What is required: Retyping the records exactly, down to the last line, is the whole job.

Given records:
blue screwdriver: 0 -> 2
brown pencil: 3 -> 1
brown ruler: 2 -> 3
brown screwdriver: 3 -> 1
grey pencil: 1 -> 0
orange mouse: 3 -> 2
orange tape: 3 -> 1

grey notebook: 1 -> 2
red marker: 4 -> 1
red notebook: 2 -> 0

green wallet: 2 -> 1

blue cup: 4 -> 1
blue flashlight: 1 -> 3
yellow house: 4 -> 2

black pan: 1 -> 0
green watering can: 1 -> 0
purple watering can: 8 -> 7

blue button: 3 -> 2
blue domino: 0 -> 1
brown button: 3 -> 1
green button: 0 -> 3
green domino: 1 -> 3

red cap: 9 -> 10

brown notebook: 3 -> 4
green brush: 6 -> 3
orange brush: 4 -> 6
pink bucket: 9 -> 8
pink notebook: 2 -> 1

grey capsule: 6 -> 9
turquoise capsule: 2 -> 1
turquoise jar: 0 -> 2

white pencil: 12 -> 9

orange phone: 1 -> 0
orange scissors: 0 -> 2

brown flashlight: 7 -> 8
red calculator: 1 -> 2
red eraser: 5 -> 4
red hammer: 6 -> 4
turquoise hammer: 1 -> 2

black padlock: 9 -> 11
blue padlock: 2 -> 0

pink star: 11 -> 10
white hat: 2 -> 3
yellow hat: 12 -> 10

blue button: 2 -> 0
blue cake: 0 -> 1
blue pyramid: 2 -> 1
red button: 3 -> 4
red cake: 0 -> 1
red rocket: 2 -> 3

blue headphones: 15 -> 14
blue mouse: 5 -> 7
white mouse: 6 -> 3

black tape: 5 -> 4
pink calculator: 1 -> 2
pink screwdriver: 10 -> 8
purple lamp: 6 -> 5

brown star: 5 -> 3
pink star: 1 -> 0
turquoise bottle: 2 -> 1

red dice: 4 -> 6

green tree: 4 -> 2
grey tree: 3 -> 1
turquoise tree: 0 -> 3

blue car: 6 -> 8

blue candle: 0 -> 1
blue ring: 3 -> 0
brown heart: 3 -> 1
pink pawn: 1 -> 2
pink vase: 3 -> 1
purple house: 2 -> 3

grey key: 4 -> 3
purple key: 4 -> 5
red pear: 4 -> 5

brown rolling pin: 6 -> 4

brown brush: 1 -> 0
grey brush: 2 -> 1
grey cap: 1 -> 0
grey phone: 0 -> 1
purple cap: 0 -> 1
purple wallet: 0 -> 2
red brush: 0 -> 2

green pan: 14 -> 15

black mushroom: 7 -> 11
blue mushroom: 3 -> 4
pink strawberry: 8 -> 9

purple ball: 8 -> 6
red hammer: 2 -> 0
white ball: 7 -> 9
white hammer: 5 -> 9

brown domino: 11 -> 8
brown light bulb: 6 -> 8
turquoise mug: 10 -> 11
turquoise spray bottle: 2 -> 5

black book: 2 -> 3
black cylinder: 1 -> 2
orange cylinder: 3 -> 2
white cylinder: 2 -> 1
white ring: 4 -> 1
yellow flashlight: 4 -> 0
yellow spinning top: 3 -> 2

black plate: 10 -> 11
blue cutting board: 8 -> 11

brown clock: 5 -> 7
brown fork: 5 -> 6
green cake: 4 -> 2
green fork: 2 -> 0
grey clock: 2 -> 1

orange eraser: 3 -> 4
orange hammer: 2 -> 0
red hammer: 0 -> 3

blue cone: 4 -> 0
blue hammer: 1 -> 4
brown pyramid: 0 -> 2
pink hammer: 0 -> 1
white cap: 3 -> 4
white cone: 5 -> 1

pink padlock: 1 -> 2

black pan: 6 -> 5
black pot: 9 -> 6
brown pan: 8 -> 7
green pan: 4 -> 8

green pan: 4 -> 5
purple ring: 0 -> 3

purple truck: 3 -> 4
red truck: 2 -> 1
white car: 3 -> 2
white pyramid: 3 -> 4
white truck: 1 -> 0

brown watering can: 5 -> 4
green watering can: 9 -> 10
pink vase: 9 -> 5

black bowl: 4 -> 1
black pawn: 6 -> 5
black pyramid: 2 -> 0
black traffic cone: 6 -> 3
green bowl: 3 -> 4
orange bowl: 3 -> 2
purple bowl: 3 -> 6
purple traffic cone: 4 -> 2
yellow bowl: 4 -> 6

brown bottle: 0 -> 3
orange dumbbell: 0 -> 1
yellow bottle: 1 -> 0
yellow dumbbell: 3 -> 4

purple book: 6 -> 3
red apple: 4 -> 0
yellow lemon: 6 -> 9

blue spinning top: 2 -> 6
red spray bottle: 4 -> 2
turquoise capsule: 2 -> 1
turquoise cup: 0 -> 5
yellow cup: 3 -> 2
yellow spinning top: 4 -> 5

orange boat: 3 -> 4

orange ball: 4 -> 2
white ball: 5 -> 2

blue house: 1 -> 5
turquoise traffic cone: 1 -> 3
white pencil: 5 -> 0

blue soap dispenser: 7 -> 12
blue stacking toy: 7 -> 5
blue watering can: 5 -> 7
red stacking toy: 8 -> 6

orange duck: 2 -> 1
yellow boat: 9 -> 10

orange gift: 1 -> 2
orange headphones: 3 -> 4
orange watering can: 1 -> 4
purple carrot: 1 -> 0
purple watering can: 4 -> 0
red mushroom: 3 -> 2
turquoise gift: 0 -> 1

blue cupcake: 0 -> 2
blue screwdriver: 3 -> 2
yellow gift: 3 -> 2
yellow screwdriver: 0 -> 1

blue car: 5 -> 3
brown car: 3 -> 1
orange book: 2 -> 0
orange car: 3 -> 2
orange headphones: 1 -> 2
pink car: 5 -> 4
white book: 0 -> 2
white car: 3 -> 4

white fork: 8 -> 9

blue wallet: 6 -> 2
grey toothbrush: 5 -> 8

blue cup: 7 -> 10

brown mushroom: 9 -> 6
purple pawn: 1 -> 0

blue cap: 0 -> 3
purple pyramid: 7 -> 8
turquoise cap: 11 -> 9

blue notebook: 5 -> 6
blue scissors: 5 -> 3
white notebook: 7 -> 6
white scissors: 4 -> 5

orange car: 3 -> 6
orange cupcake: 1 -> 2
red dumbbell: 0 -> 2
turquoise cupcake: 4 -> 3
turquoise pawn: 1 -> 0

Output below:
blue screwdriver: 0 -> 2
brown pencil: 3 -> 1
brown ruler: 2 -> 3
brown screwdriver: 3 -> 1
grey pencil: 1 -> 0
orange mouse: 3 -> 2
orange tape: 3 -> 1

grey notebook: 1 -> 2
red marker: 4 -> 1
red notebook: 2 -> 0

green wallet: 2 -> 1

blue cup: 4 -> 1
blue flashlight: 1 -> 3
yellow house: 4 -> 2

black pan: 1 -> 0
green watering can: 1 -> 0
purple watering can: 8 -> 7

blue button: 3 -> 2
blue domino: 0 -> 1
brown button: 3 -> 1
green button: 0 -> 3
green domino: 1 -> 3

red cap: 9 -> 10

brown notebook: 3 -> 4
green brush: 6 -> 3
orange brush: 4 -> 6
pink bucket: 9 -> 8
pink notebook: 2 -> 1

grey capsule: 6 -> 9
turquoise capsule: 2 -> 1
turquoise jar: 0 -> 2

white pencil: 12 -> 9

orange phone: 1 -> 0
orange scissors: 0 -> 2

brown flashlight: 7 -> 8
red calculator: 1 -> 2
red eraser: 5 -> 4
red hammer: 6 -> 4
turquoise hammer: 1 -> 2

black padlock: 9 -> 11
blue padlock: 2 -> 0

pink star: 11 -> 10
white hat: 2 -> 3
yellow hat: 12 -> 10

blue button: 2 -> 0
blue cake: 0 -> 1
blue pyramid: 2 -> 1
red button: 3 -> 4
red cake: 0 -> 1
red rocket: 2 -> 3

blue headphones: 15 -> 14
blue mouse: 5 -> 7
white mouse: 6 -> 3

black tape: 5 -> 4
pink calculator: 1 -> 2
pink screwdriver: 10 -> 8
purple lamp: 6 -> 5

brown star: 5 -> 3
pink star: 1 -> 0
turquoise bottle: 2 -> 1

red dice: 4 -> 6

green tree: 4 -> 2
grey tree: 3 -> 1
turquoise tree: 0 -> 3

blue car: 6 -> 8

blue candle: 0 -> 1
blue ring: 3 -> 0
brown heart: 3 -> 1
pink pawn: 1 -> 2
pink vase: 3 -> 1
purple house: 2 -> 3

grey key: 4 -> 3
purple key: 4 -> 5
red pear: 4 -> 5

brown rolling pin: 6 -> 4

brown brush: 1 -> 0
grey brush: 2 -> 1
grey cap: 1 -> 0
grey phone: 0 -> 1
purple cap: 0 -> 1
purple wallet: 0 -> 2
red brush: 0 -> 2

green pan: 14 -> 15

black mushroom: 7 -> 11
blue mushroom: 3 -> 4
pink strawberry: 8 -> 9

purple ball: 8 -> 6
red hammer: 2 -> 0
white ball: 7 -> 9
white hammer: 5 -> 9

brown domino: 11 -> 8
brown light bulb: 6 -> 8
turquoise mug: 10 -> 11
turquoise spray bottle: 2 -> 5

black book: 2 -> 3
black cylinder: 1 -> 2
orange cylinder: 3 -> 2
white cylinder: 2 -> 1
white ring: 4 -> 1
yellow flashlight: 4 -> 0
yellow spinning top: 3 -> 2

black plate: 10 -> 11
blue cutting board: 8 -> 11

brown clock: 5 -> 7
brown fork: 5 -> 6
green cake: 4 -> 2
green fork: 2 -> 0
grey clock: 2 -> 1

orange eraser: 3 -> 4
orange hammer: 2 -> 0
red hammer: 0 -> 3

blue cone: 4 -> 0
blue hammer: 1 -> 4
brown pyramid: 0 -> 2
pink hammer: 0 -> 1
white cap: 3 -> 4
white cone: 5 -> 1

pink padlock: 1 -> 2

black pan: 6 -> 5
black pot: 9 -> 6
brown pan: 8 -> 7
green pan: 4 -> 8

green pan: 4 -> 5
purple ring: 0 -> 3

purple truck: 3 -> 4
red truck: 2 -> 1
white car: 3 -> 2
white pyramid: 3 -> 4
white truck: 1 -> 0

brown watering can: 5 -> 4
green watering can: 9 -> 10
pink vase: 9 -> 5

black bowl: 4 -> 1
black pawn: 6 -> 5
black pyramid: 2 -> 0
black traffic cone: 6 -> 3
green bowl: 3 -> 4
orange bowl: 3 -> 2
purple bowl: 3 -> 6
purple traffic cone: 4 -> 2
yellow bowl: 4 -> 6

brown bottle: 0 -> 3
orange dumbbell: 0 -> 1
yellow bottle: 1 -> 0
yellow dumbbell: 3 -> 4

purple book: 6 -> 3
red apple: 4 -> 0
yellow lemon: 6 -> 9

blue spinning top: 2 -> 6
red spray bottle: 4 -> 2
turquoise capsule: 2 -> 1
turquoise cup: 0 -> 5
yellow cup: 3 -> 2
yellow spinning top: 4 -> 5

orange boat: 3 -> 4

orange ball: 4 -> 2
white ball: 5 -> 2

blue house: 1 -> 5
turquoise traffic cone: 1 -> 3
white pencil: 5 -> 0

blue soap dispenser: 7 -> 12
blue stacking toy: 7 -> 5
blue watering can: 5 -> 7
red stacking toy: 8 -> 6

orange duck: 2 -> 1
yellow boat: 9 -> 10

orange gift: 1 -> 2
orange headphones: 3 -> 4
orange watering can: 1 -> 4
purple carrot: 1 -> 0
purple watering can: 4 -> 0
red mushroom: 3 -> 2
turquoise gift: 0 -> 1

blue cupcake: 0 -> 2
blue screwdriver: 3 -> 2
yellow gift: 3 -> 2
yellow screwdriver: 0 -> 1

blue car: 5 -> 3
brown car: 3 -> 1
orange book: 2 -> 0
orange car: 3 -> 2
orange headphones: 1 -> 2
pink car: 5 -> 4
white book: 0 -> 2
white car: 3 -> 4

white fork: 8 -> 9

blue wallet: 6 -> 2
grey toothbrush: 5 -> 8

blue cup: 7 -> 10

brown mushroom: 9 -> 6
purple pawn: 1 -> 0

blue cap: 0 -> 3
purple pyramid: 7 -> 8
turquoise cap: 11 -> 9

blue notebook: 5 -> 6
blue scissors: 5 -> 3
white notebook: 7 -> 6
white scissors: 4 -> 5

orange car: 3 -> 6
orange cupcake: 1 -> 2
red dumbbell: 0 -> 2
turquoise cupcake: 4 -> 3
turquoise pawn: 1 -> 0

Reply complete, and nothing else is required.